BEGIN Dataset content
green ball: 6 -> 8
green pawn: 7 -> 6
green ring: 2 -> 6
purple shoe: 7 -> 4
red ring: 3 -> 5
END Dataset content
BEGIN Dataset content
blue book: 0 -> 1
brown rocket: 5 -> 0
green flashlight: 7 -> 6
END Dataset content
*What you are asked to do*: Look above for the line holding "green pawn: 7 -> 6" and the line holding "red ring: 3 -> 5". Retype both, and every line between them, word for word and nothing else.

*Response below*:
green pawn: 7 -> 6
green ring: 2 -> 6
purple shoe: 7 -> 4
red ring: 3 -> 5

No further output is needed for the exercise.